### Task statement
Exact copy without images: repeat every entry as written.

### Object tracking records
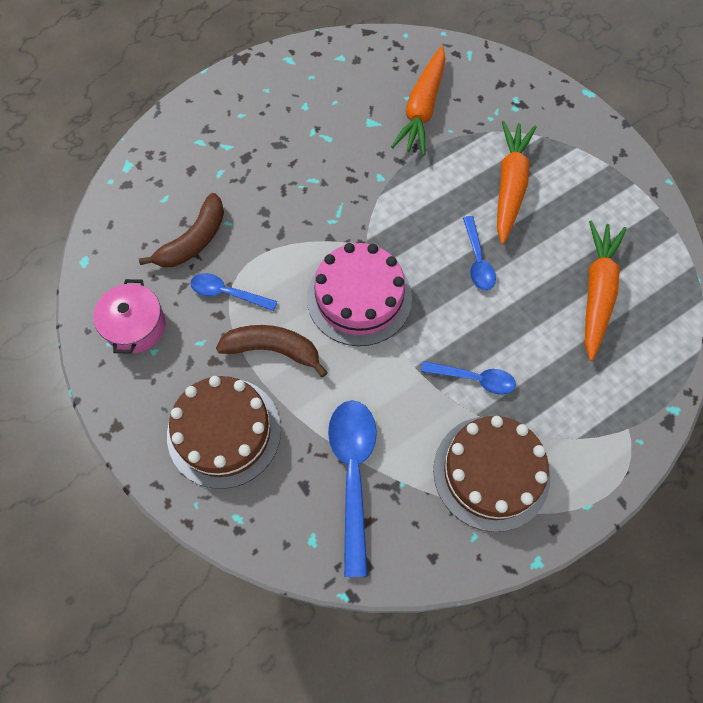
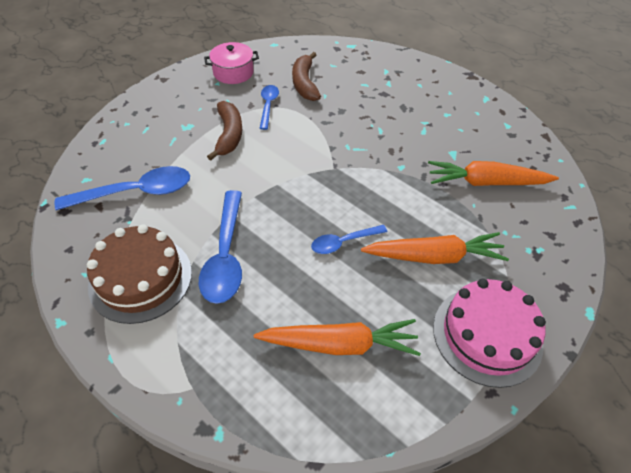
camera: 75 degrees right, 15 degrees down
brown banana [139,193,224,267] -> brown banana turned 60 degrees clockwise [292,52,321,101]
brown cake [167,376,281,489] -> none
pink cake [307,243,412,346] -> pink cake moved to [433,278,546,388]
blue spoon [421,361,516,395] -> blue spoon [199,190,242,304], size x1.74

### Output for this exercise
camera: 75 degrees right, 15 degrees down
brown banana [139,193,224,267] -> brown banana turned 60 degrees clockwise [292,52,321,101]
brown cake [167,376,281,489] -> none
pink cake [307,243,412,346] -> pink cake moved to [433,278,546,388]
blue spoon [421,361,516,395] -> blue spoon [199,190,242,304], size x1.74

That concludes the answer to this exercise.